**Task prompt**
If a line in the records below contains the word "purple", return that line.

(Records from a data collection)
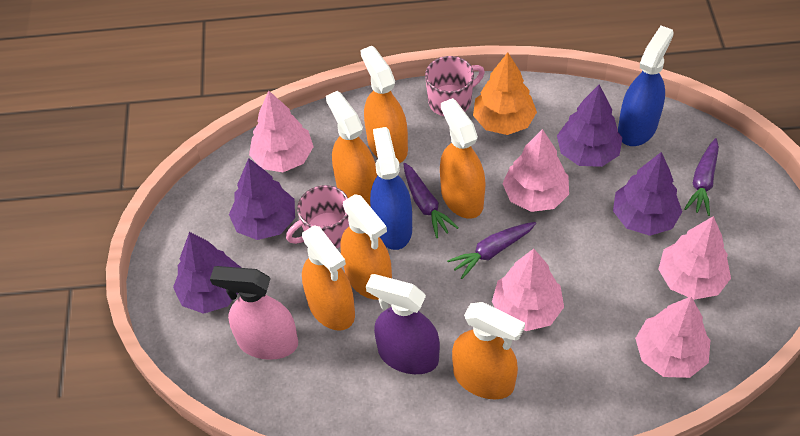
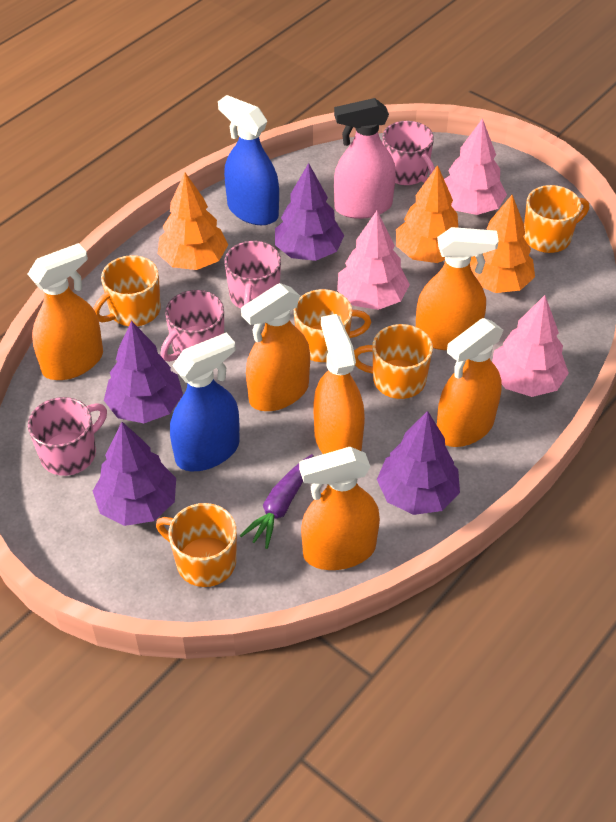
orange mug: 0 -> 5
orange tree: 1 -> 3
pink mug: 2 -> 4
pink tree: 5 -> 3
purple carrot: 3 -> 1
purple spray bottle: 1 -> 0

**Exercise result**
purple carrot: 3 -> 1
purple spray bottle: 1 -> 0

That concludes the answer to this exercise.